## About this exercise
The following data needs to be repeated exactly, with all images excluded.

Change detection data

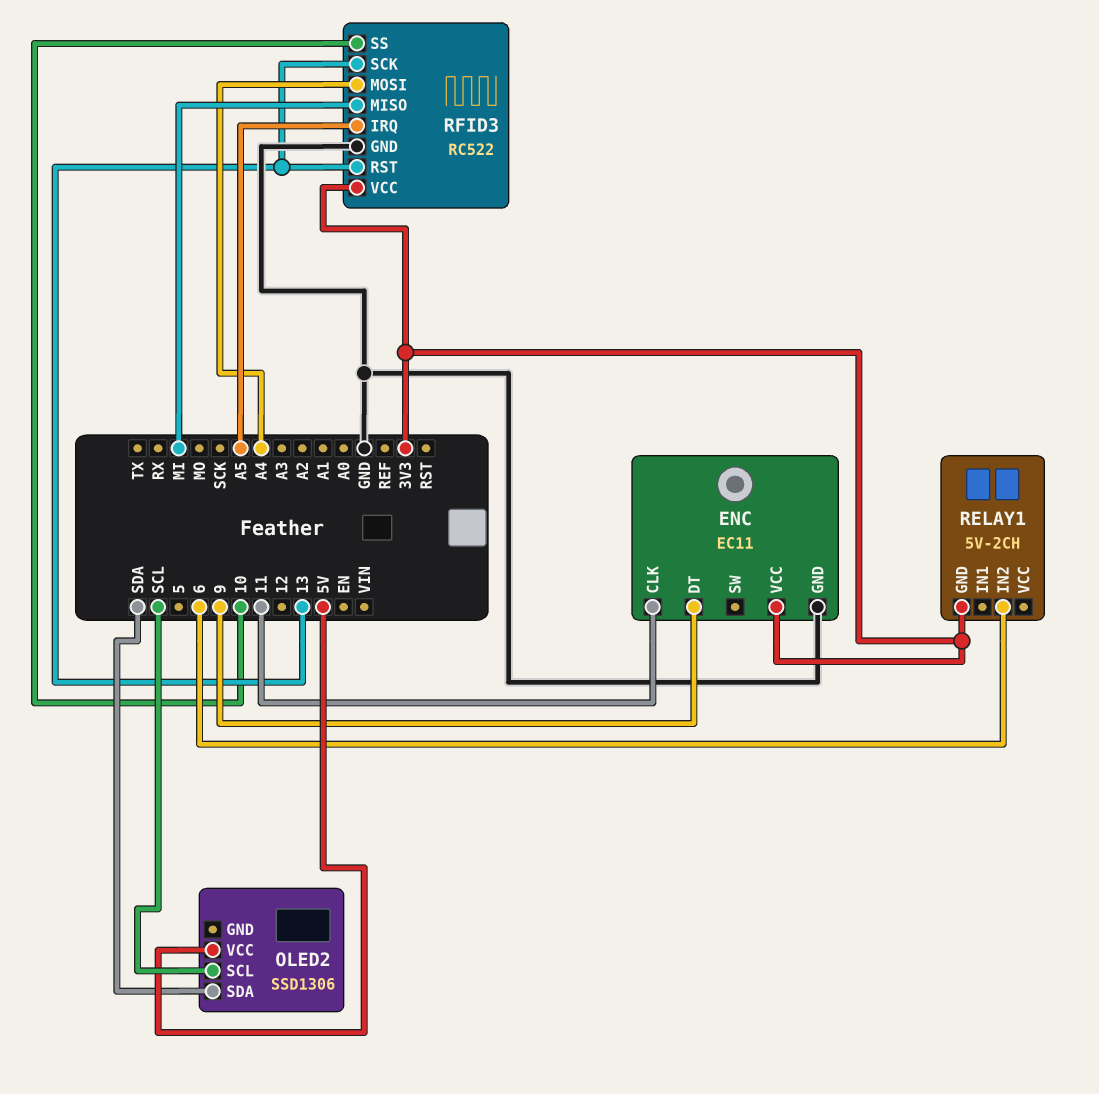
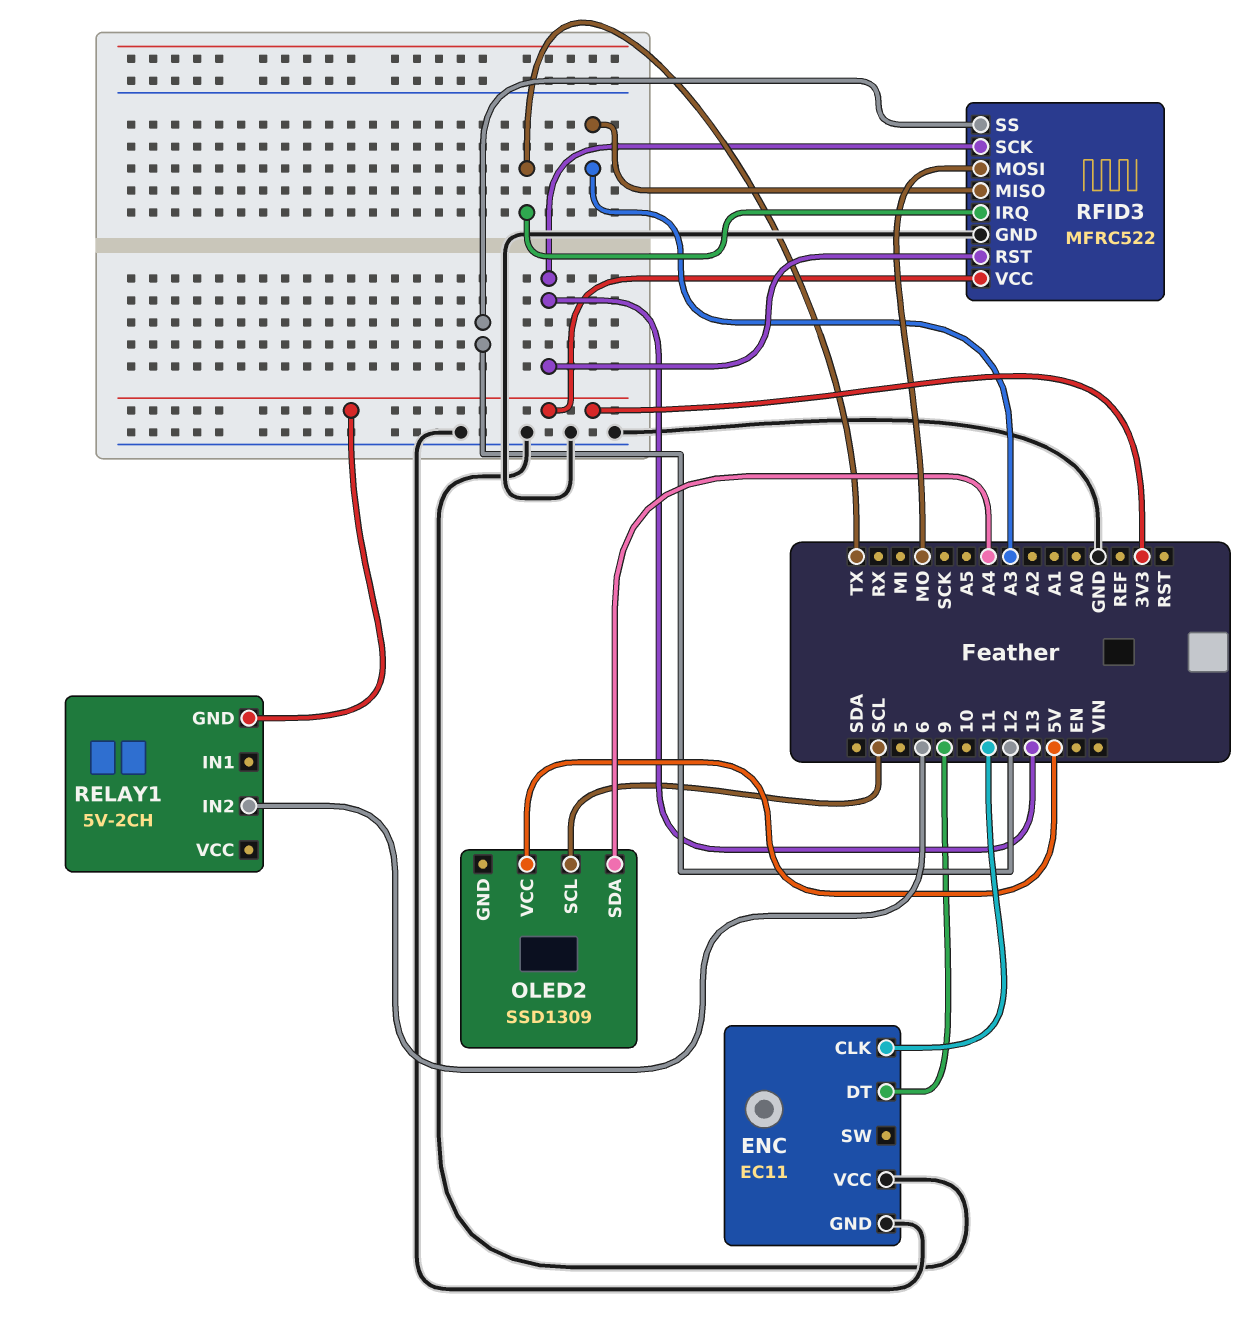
ENC pin VCC: 3V3 -> GND
OLED2: SSD1306 -> SSD1309
OLED2 pin SDA: SDA -> A4
RFID3: RC522 -> MFRC522
RFID3 pin IRQ: A5 -> TX
RFID3 pin MISO: MI -> A3
RFID3 pin MOSI: A4 -> MO
RFID3 pin SS: 10 -> 12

## Output
ENC pin VCC: 3V3 -> GND
OLED2: SSD1306 -> SSD1309
OLED2 pin SDA: SDA -> A4
RFID3: RC522 -> MFRC522
RFID3 pin IRQ: A5 -> TX
RFID3 pin MISO: MI -> A3
RFID3 pin MOSI: A4 -> MO
RFID3 pin SS: 10 -> 12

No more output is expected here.